▶ _PROBLEM STATEMENT_
Please return the listing below exactly, without any of its pictures.
(DATA SHOWN)
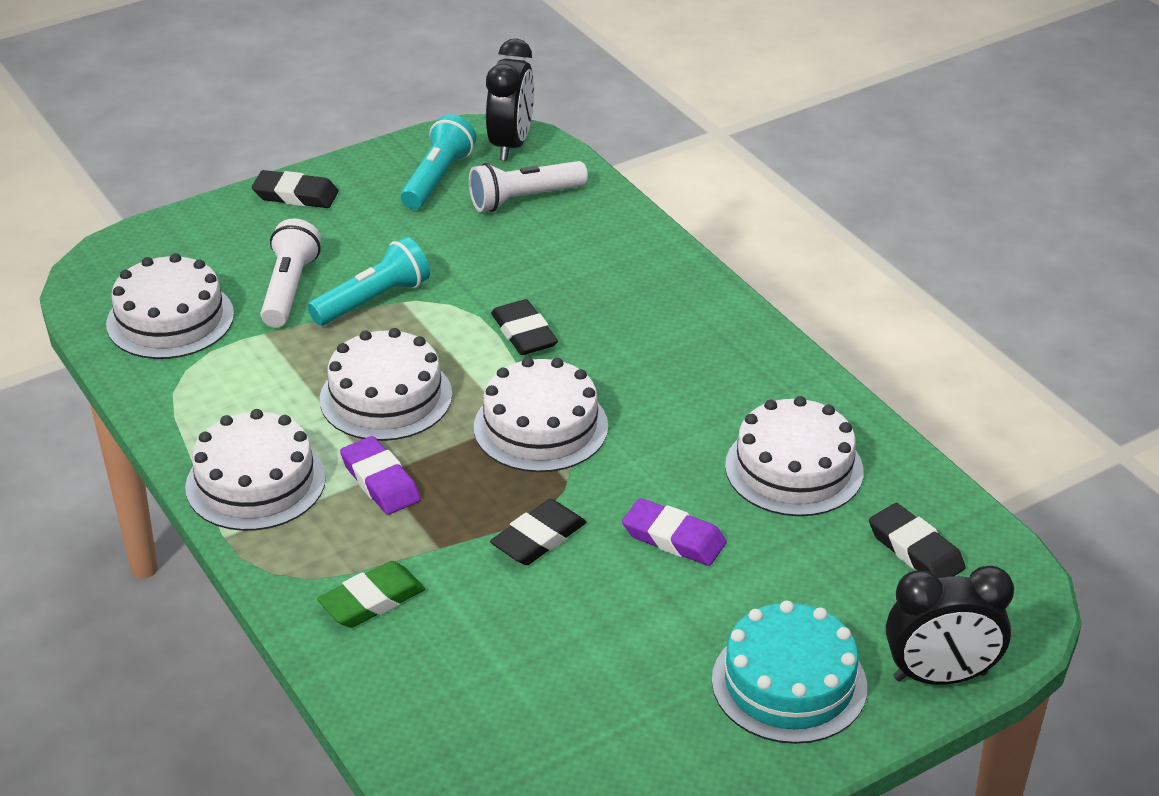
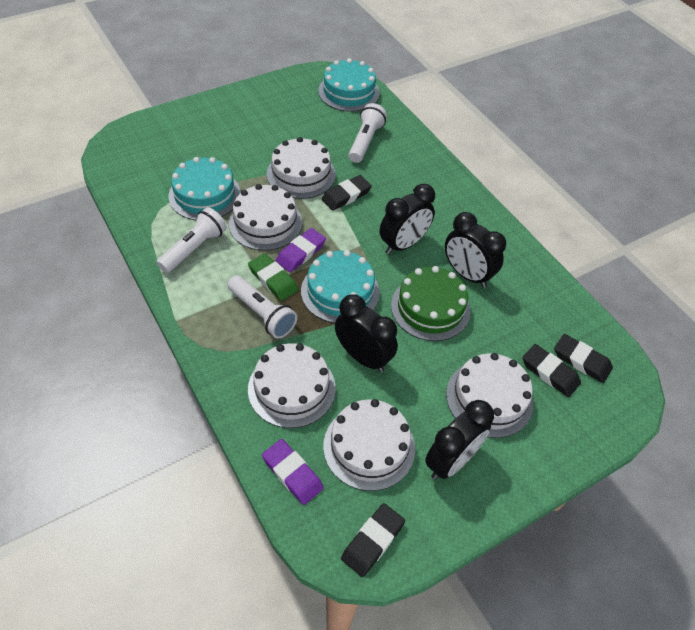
black clock: 2 -> 4
green cake: 0 -> 1
turquoise cake: 1 -> 3
turquoise flashlight: 2 -> 0
white flashlight: 2 -> 3

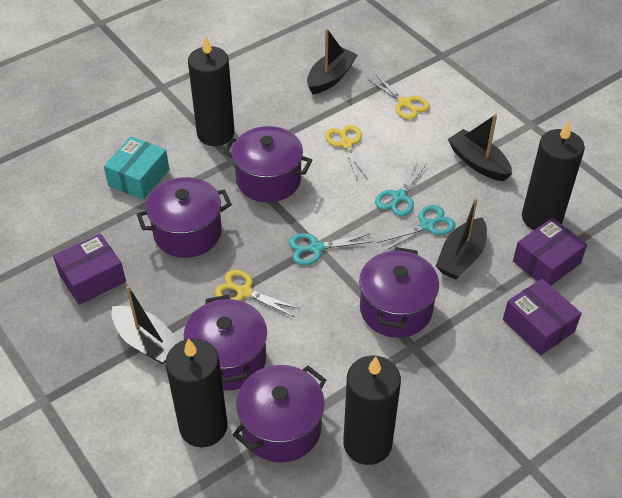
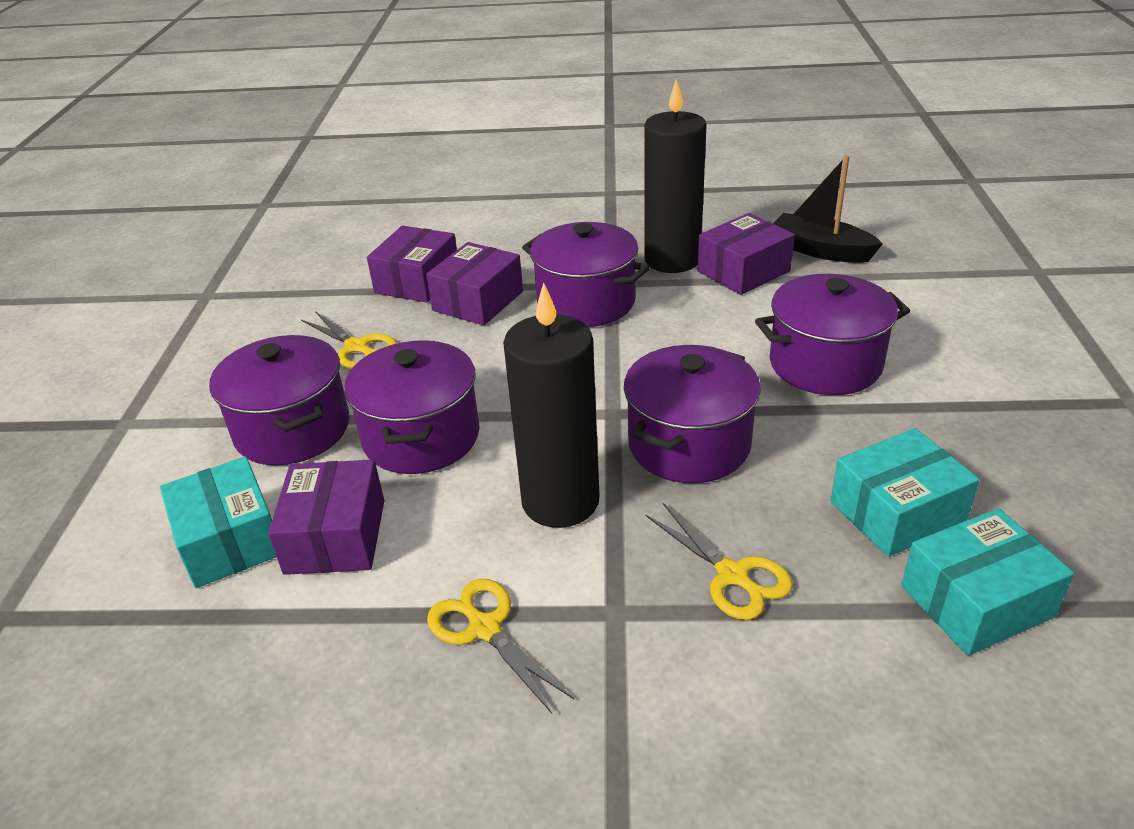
black boat: 4 -> 1
black candle: 4 -> 2
purple box: 3 -> 4
turquoise box: 1 -> 3
turquoise scissors: 3 -> 0

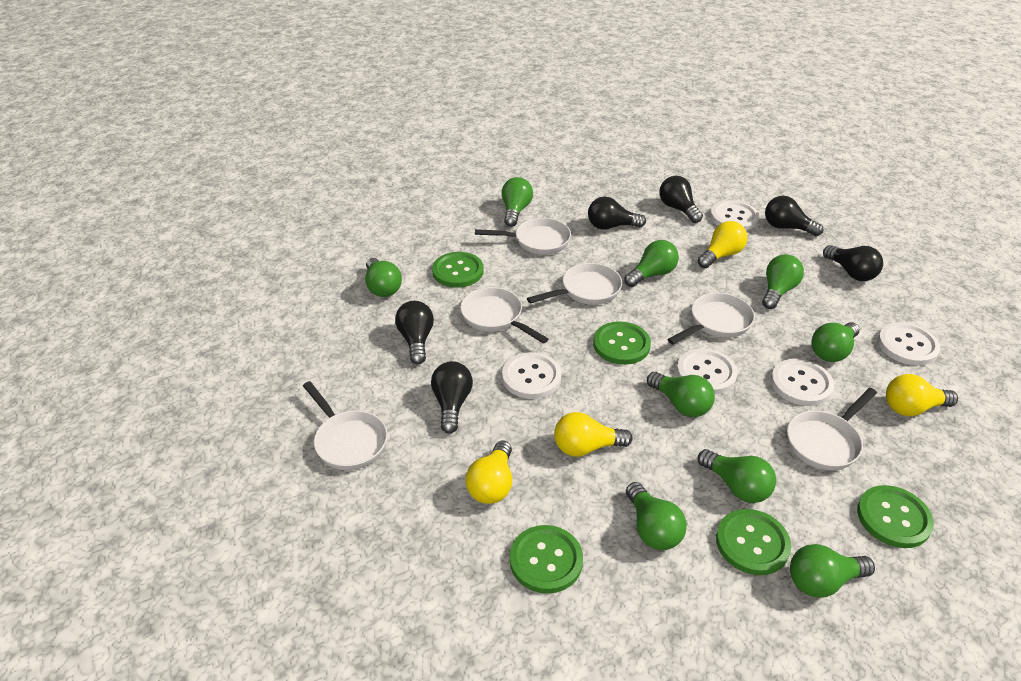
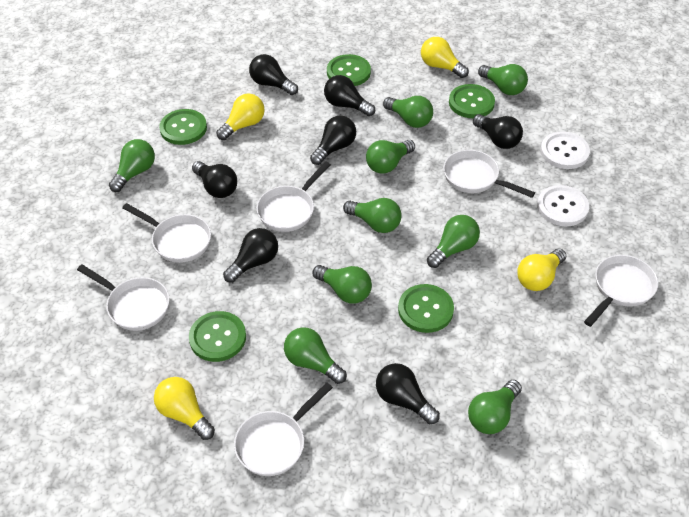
black light bulb: 6 -> 7
white button: 5 -> 2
(End DATA SHOWN)
▶ _ANSWER FOR THE TASK_
black clock: 2 -> 4
green cake: 0 -> 1
turquoise cake: 1 -> 3
turquoise flashlight: 2 -> 0
white flashlight: 2 -> 3

black boat: 4 -> 1
black candle: 4 -> 2
purple box: 3 -> 4
turquoise box: 1 -> 3
turquoise scissors: 3 -> 0

black light bulb: 6 -> 7
white button: 5 -> 2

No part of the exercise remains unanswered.